WHAT IS NEEDED: Please repeat exactly the lines below from the one containing "camera: 95 degrees left, 5 degrees down" down to the one containing "(765, 392) = (608, 298): orange clock -> none", both included, and nothing else.

SOURCE MATERIAL:
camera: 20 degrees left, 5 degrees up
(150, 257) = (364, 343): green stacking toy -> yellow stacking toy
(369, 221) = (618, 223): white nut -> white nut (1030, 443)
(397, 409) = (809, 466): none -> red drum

--

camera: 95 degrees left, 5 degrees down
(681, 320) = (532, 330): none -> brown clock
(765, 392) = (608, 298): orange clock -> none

ANSWER BOX:
camera: 95 degrees left, 5 degrees down
(681, 320) = (532, 330): none -> brown clock
(765, 392) = (608, 298): orange clock -> none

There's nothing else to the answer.